=== Material provided ===

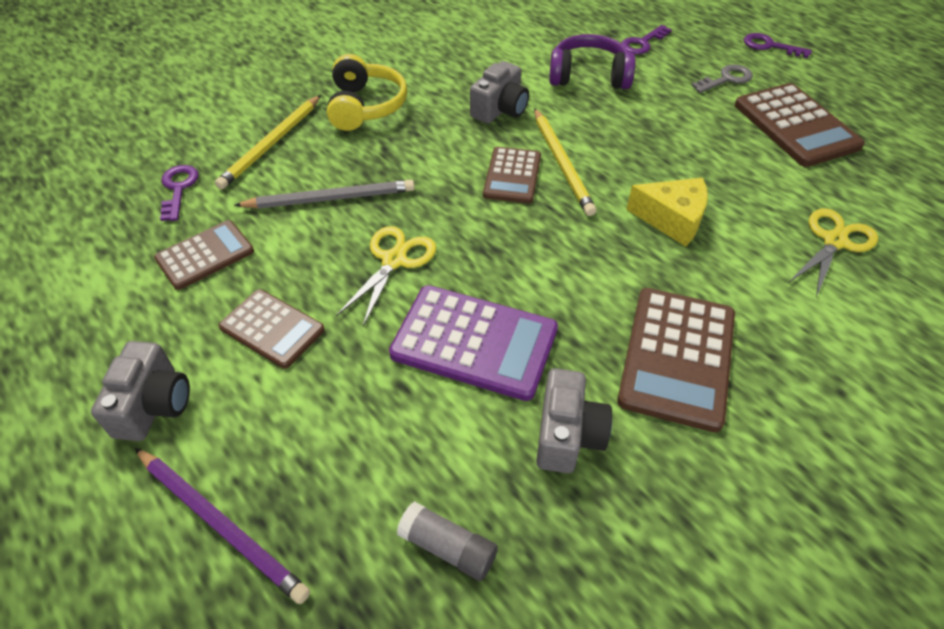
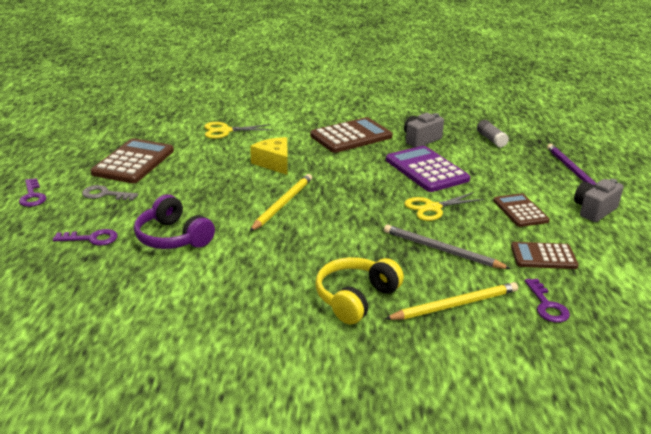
camera: 140 degrees left, 20 degrees down
purple key [160,165,199,221] -> purple key turned 45 degrees counterclockwise [525,278,570,323]
grey camera [470,61,529,124] -> none
brown calculator [483,147,541,204] -> none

=== Assignment ===
Each line in the listing above that contains "degrees" should be copied.

=== Exercise result ===
camera: 140 degrees left, 20 degrees down
purple key [160,165,199,221] -> purple key turned 45 degrees counterclockwise [525,278,570,323]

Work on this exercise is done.